→ Data supplied:
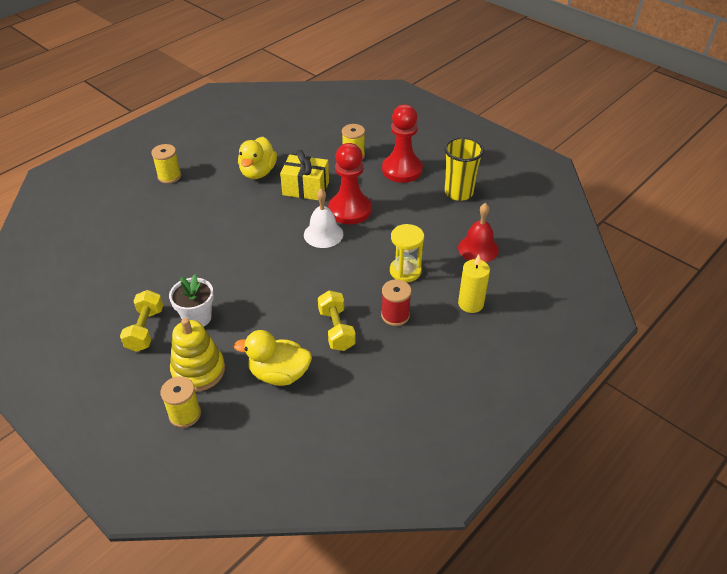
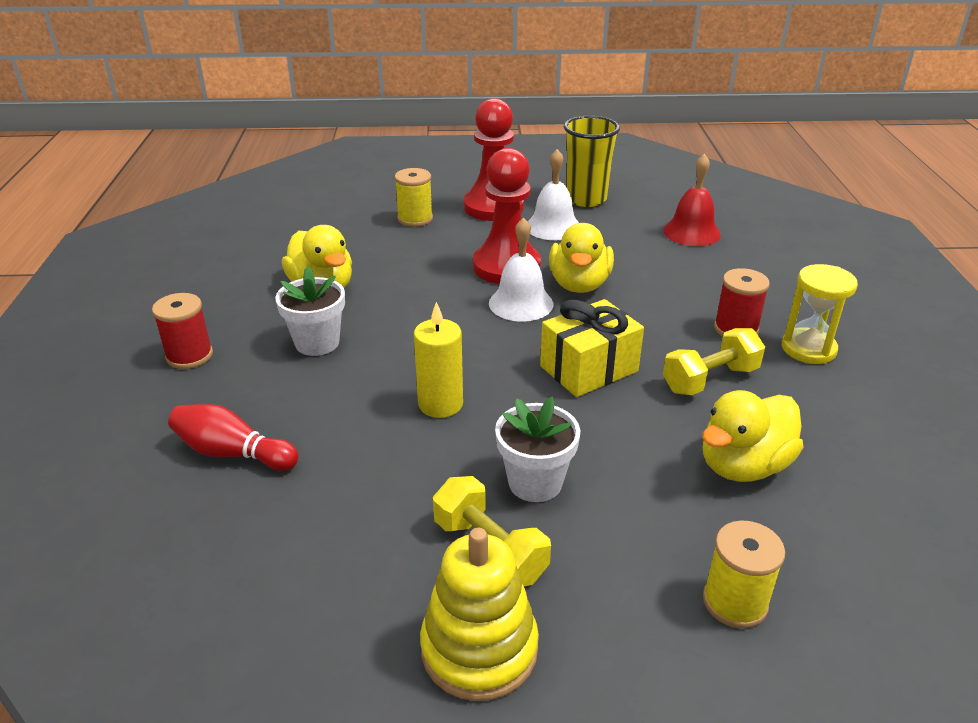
camera: 45 degrees left, 10 degrees down
(127, 230) = (233, 453): none -> red bowling pin
(169, 176) = (189, 356): yellow spool -> red spool
(198, 370) = (652, 538): yellow stacking toy -> yellow stacking toy (479, 649)
(217, 200) = (317, 343): none -> white flower pot
(306, 188) = (416, 273): yellow gift -> yellow gift (589, 369)
(336, 329) = (710, 379): yellow dumbbell -> yellow dumbbell turned 60 degrees counterclockwise
(366, 241) = (579, 284): none -> yellow duck
(405, 271) = (667, 287): yellow hourglass -> yellow hourglass (808, 349)
(411, 200) = (553, 227): none -> white bell
(470, 304) = (774, 277): yellow candle -> yellow candle (440, 404)

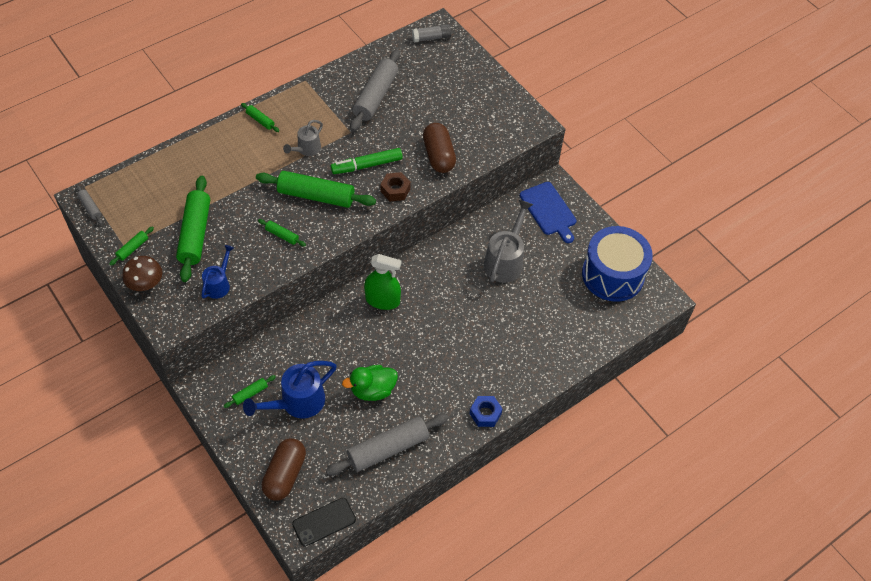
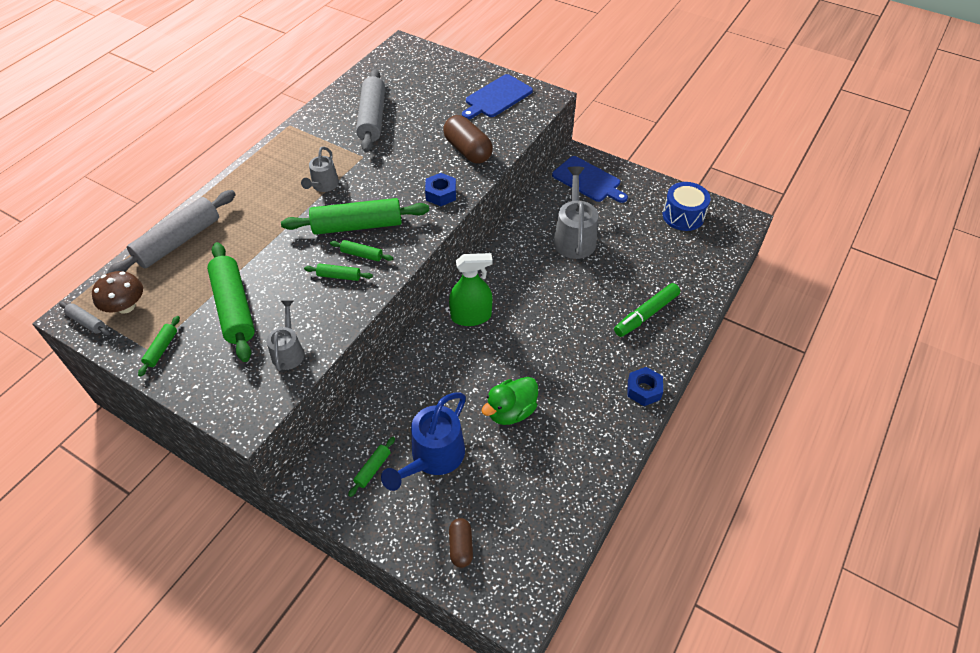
camera: 20 degrees left, 5 degrees down
(145, 283) = (195, 382): brown mushroom -> brown mushroom (126, 306)
(219, 284) = (289, 351): blue watering can -> grey watering can
(260, 120) = (257, 174): green rolling pin -> green rolling pin (362, 255)
(285, 474) = (461, 546): brown capsule -> brown capsule, size x0.58
(324, 522) = (536, 583): black phone -> none
(367, 165) = (397, 181): green marker -> green marker (646, 314)
(388, 449) = (563, 468): grey rolling pin -> grey rolling pin (179, 241)
(395, 190) = (441, 194): brown nut -> blue nut
(431, 38) = (401, 56): grey glue stick -> none
(492, 110) = (497, 97): none -> blue cutting board
(613, 275) = (683, 216): blue drum -> blue drum, size x0.62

→ Work to complete: Above are the records. How many of their lines hold "grey"? Answer with the number alone.

→ Task solution: 3